%%

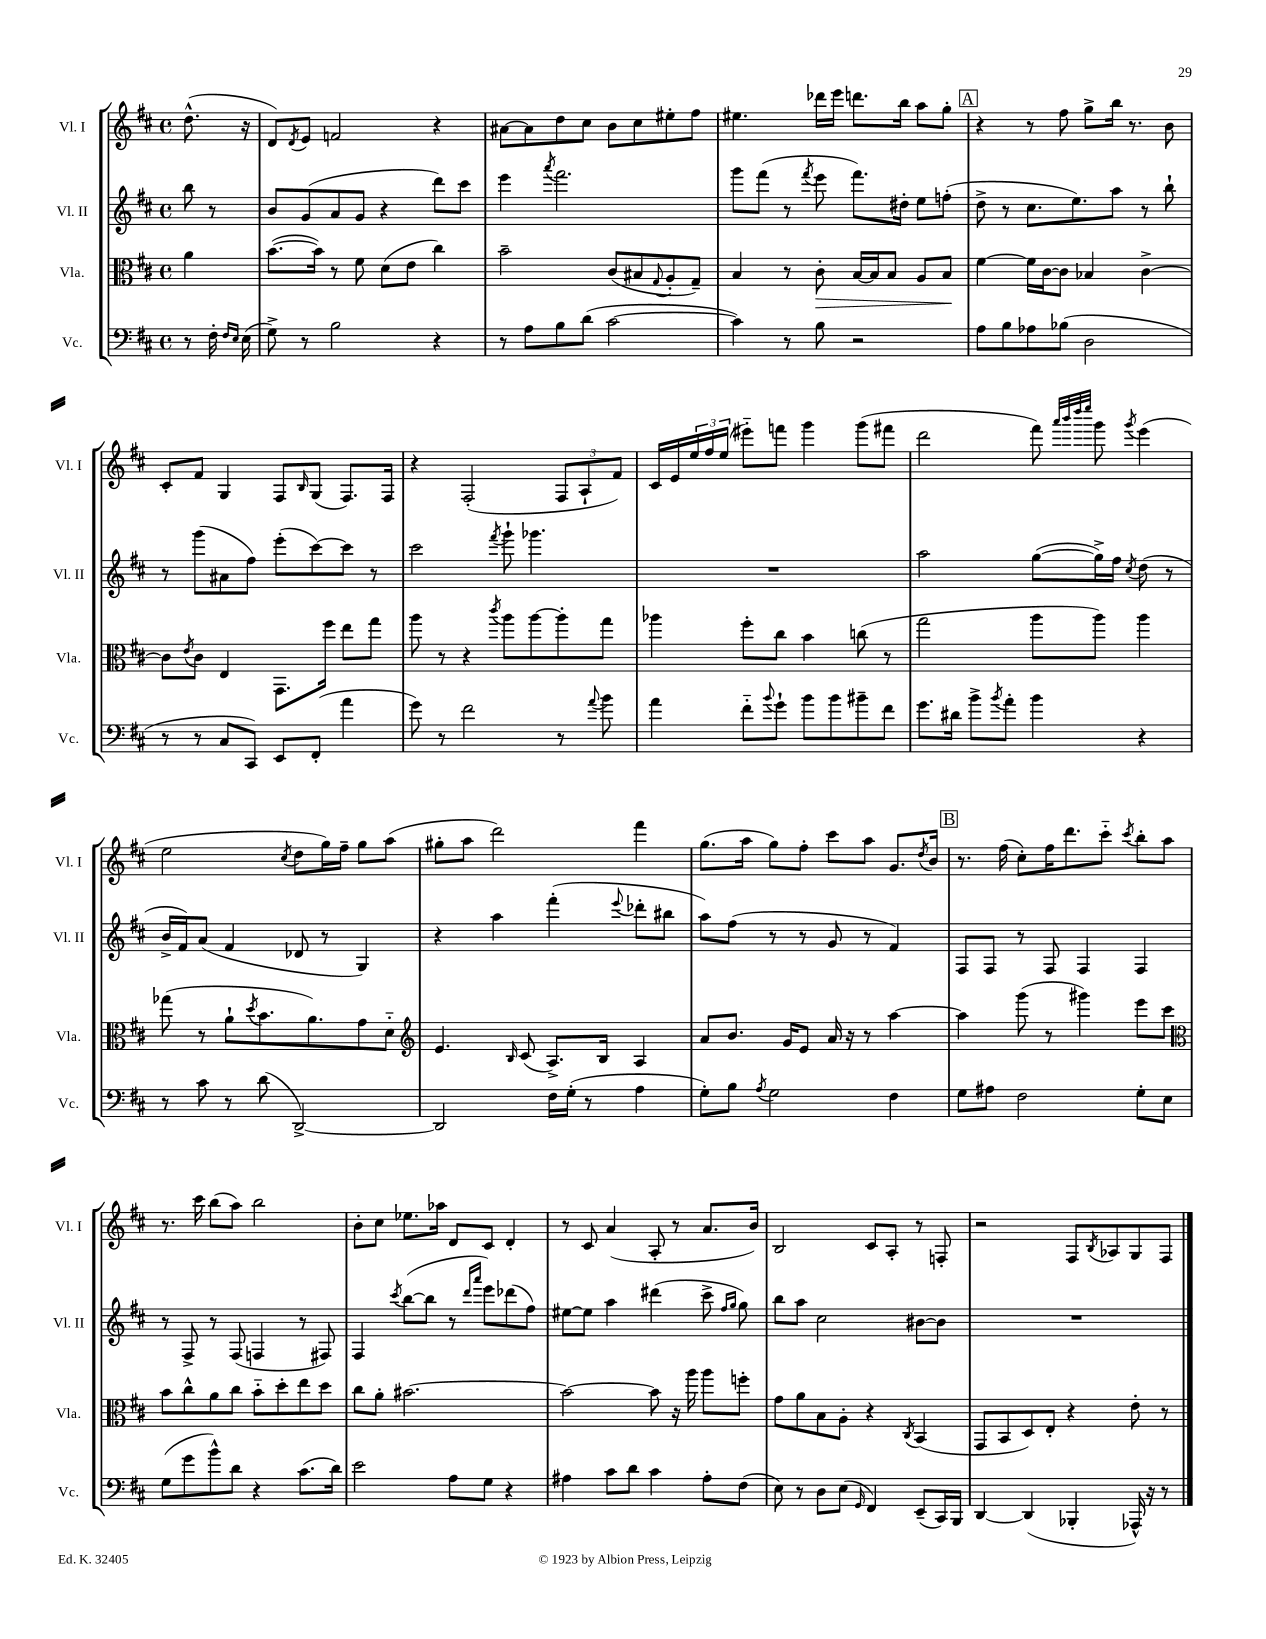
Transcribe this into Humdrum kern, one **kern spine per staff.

**kern	**kern	**kern	**kern
*staff4	*staff3	*staff2	*staff1
*clefF4	*clefC3	*clefG2	*clefG2
*k[f#c#]	*k[f#c#]	*k[f#c#]	*k[f#c#]
*M4/4	*M4/4	*M4/4	*M4/4
*met(c)	*met(c)	*met(c)	*met(c)
8r	4a\	8bb\	(8.dd^^\
16F#'\	.	8r	.
16qqF#/LL	.	.	.
16qqE/JJ	.	.	.
(16E\	.	.	16r
=	=	=	=
8G^\)	([8.b\L	8b/L	8d/L)
.	.	.	8qd/
8r	.	(8g/	8e/J
.	16b\]Jk)	.	.
2B\	8r	8a/	2f/
.	8f#\	8g/J	.
.	(8d\L	4r	.
.	8e\J	.	.
4r	4cc#\)	8ddd\L)	4r
.	.	8ccc#\J	.
=	=	=	=
8r	2b~\	4eee\	[8a#\L
8A\L	.	.	8a#\]
.	.	8qaaa/	.
8B\	.	2.fff#\	8dd\
(8d\J	.	.	8cc#\J
[2c#\	(8c#/L	.	8b\L
.	8B#/	.	8cc#\
.	8qqG/	.	.
.	8A'/	.	8ee#'\
.	8G~/J)	.	8ff#\J
=	=	=	=
4c#\])	4B/	8ggg\L	4.ee#\
.	.	(8fff#\J	.
8r	8r	8r	.
.	.	8qfff#/	.
8B\	8c#'\	8eee\	16ddd-\LL
.	.	.	16eee\JJ
2r	[16B/LL	8.fff#\L)	8.ddd\L
.	16B/]J	.	.
.	8B/J	.	.
.	.	16dd#'\Jk	16bb\Jk
.	8A/L	8ee\L	8aa\L
.	8B/J	(8ff'\J	8gg'\J
=	=	=	=
8A\L	[4f#\	8dd^\	4r
8B\	.	8r	.
8A-\	16f#\]LL	8.cc#\L	8r
.	[16c#\J	.	.
(8B-\J	8c#\]J	.	8ff#\
.	.	8.ee\)	.
2D\	4B-/	.	8gg^\L
.	.	8aa\J	16bb\Jk
.	.	.	8.r
.	[4c#^\	8r	.
.	.	8bb`\	8b\
=	=	=	=
8r	8c#\]L	8r	8c#'/L
.	8qe/	.	.
8r	8c#\J	(8ggg\L	8f#/J
8C#/L	4E/	8a#\	4G/
8CC#/J)	.	8ff#\J)	.
8EE/L	8.GG\L	(8eee'\L	8F#/L
.	.	.	16qqB/
(8FF#'/J	.	[8ccc#\)	(8G/J
.	16ff#\Jk	.	.
4a\	8ee\L	8ccc#\]J	8.F#/L)
.	8gg\J	8r	.
.	.	.	16F#/Jk
=	=	=	=
8g\)	8aa\	2ccc#\	4r
8r	8r	.	.
2f#\	4r	.	(2F#'/
.	8qccc#/	8qfff#/	.
.	8aa\L	8ggg`\	.
.	[8aa\	4.ggg-\	.
8r	8aa'\]	.	12F#/L
.	.	.	12A`/
8qqa/	.	.	.
8b\	8gg\J	.	.
.	.	.	12f#/J)
=	=	=	=
4a\	4aa-\	1r	16c#/LL
.	.	.	16e/
.	.	.	24ee/
.	.	.	24ff#/
.	.	.	(24ee/JJ
8f#'~\L	8ff#'\L	.	8eee#'~\L)
8qqb/	.	.	.
8g`\J	8cc#\J	.	8fff\J
8b\L	4b\	.	4ggg\
8b\	.	.	.
8b#~\	(8cc\	.	(8ggg\L
8f#\J	8r	.	8fff#\J
=	=	=	=
8.g\L	2gg\	2aa\	2ddd\
16d#\Jk	.	.	.
8b^\L	.	.	.
8qb/	.	.	.
8a'\J	.	.	.
4b\	8aa\L	([8gg\L	8fff#\)
.	.	.	32qqaaa/LLL
.	.	.	32qqbbb/
.	.	.	32qqdddd/
.	.	.	32qqeeee/JJJ
.	8aa\J)	16gg^\]L)	8ggg\
.	.	16ff#\JJ	.
.	.	8qcc#/	8qggg/
4r	4aa\	(8dd\	(4eee\
.	.	8r	.
=	=	=	=
8r	(8gg-\	16b^/LL	2ee\
.	.	16f#/J)	.
8c#\	8r	(8a/J	.
8r	8a`\L	4f#/	.
.	8qdd/	.	.
(8d\	8.b\	.	.
.	.	.	8qcc#/
[2DD^/)	.	8d-/	8dd\L
.	8.a\)	.	.
.	.	8r	16gg\L)
.	.	.	16ff#~\JJ
.	8g\	4G/)	8gg\L
.	8d'~\J	.	(8aa\J
=	=	=	=
*	*clefG2	*	*
2DD/]	4.e/	4r	8gg#'\L
.	.	.	8aa\J
.	.	4aa\	2ddd\)
.	16qqB/	.	.
.	(8c#/	.	.
16F#\LL	8.A^/L)	(4fff#'\	.
(16G'\JJ	.	.	.
8r	.	.	.
.	16B/Jk	.	.
.	.	8qqeee/	.
4A\	4A/	8ddd-'\L	4fff#\
.	.	8bb#\J	.
=	=	=	=
8G'\L)	8a/L	8aa\L)	(8.gg\L
8B\J	8.b/J	(8ff#\J	.
.	.	.	16aa\Jk
8qA/	.	.	.
2G\	.	8r	8gg\L)
.	16g/LK	.	.
.	8e/J	8r	8ff#'\J
.	16a/	8g/	8ccc#\L
.	16r	.	.
.	8r	8r	8aa\J
4F#\	[4aa\	4f#/)	8.g/L
.	.	.	8qdd/
.	.	.	16b/Jk
=	=	=	=
8G\L	4aa\]	8F#/L	8.r
8A#\J	.	8F#/J	.
.	.	.	(16ff#\
2F#\	(8ggg\	8r	8cc#'\L)
.	8r	8F#/	16ff#\K
.	.	.	8.ddd\
.	4ggg#\)	4F#/	.
.	.	.	8ccc#'~\J
.	.	.	8qccc#/
8G'\L	8eee\L	4F#/	8bb'\L
8E\J	8ccc#\J	.	8aa\J
=	=	=	=
*	*clefC3	*	*
(8G\L	8b\L	8r	8.r
8g\	8cc#^^\	8F#^/	.
.	.	.	16ccc#\
8b^^\)	8a\	8r	(8bb\L
8d\J	8cc#\J	(8F#/	8aa\J)
4r	8b'~\L	4F/	2bb\
.	8dd'\	.	.
(8.c#\L	8ee\	8r	.
.	8dd\J	8F#/)	.
16d\Jk)	.	.	.
=	=	=	=
2e\	8cc#\L	4F#/	8b'\L
.	8a'\J	.	8cc#\J
.	.	8qccc#/	.
.	[2.b#\	([8bb\L	8.ee-\L
.	.	8bb\]J	.
.	.	.	16aa-\Jk
8A\L	.	8r	8d/L
.	.	16qqddd/LL	.
.	.	16qqaaa/JJ	.
8G\J	.	8eee\L)	8c#/J
4r	.	(8ddd-\	4d'/
.	.	8ff#\J)	.
=	=	=	=
4A#\	2b#\_	[8ee#\L	8r
.	.	8ee#\]J	8c#/
8c#\L	.	4aa\	(4a/
8d\J	.	.	.
4c#\	8b#\]	(4ddd#\	8A'/
.	16r	.	8r
.	16aa\	.	.
8A#'\L	8aa\L	8ccc#^\	8.a/L
.	.	16qqff#/LL	.
.	.	16qqgg/JJ	.
(8F#\J	8ff'\J	8gg\)	.
.	.	.	16b/Jk)
=	=	=	=
8E\)	8g\L	8bb\L	2B/
8r	8a\	8aa\J	.
8D\L	8B\	2cc#\	.
(8E\J	8A'\J	.	.
16qqGG/	.	.	.
4FF#/)	4r	.	8c#/L
.	.	.	8A'/J
.	8qC#/	.	.
(8EE~/L	(4BB/	[8b#\L	8r
16CC#/L)	.	8b#\]J	8F'/
16BBB/JJ	.	.	.
=	=	=	=
[4DD/	8GG/L	1r	2r
.	8BB/	.	.
(4DD/]	8D/)	.	.
.	8E'/J	.	.
4BBB-'/	4r	.	8F#/L
.	.	.	8qB/
.	.	.	8A-/
16AAA-^^/)	8e'\	.	8G/
16r	.	.	.
8r	8r	.	8F#/J
==	==	==	==
*-	*-	*-	*-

%%

Stated exercise
Can you gather every line in the rows above that contains the string "kern" and copy each of those lines out in full?

Response to the exercise
Transcribe this into Humdrum kern, one **kern spine per staff.
**kern	**kern	**kern	**kern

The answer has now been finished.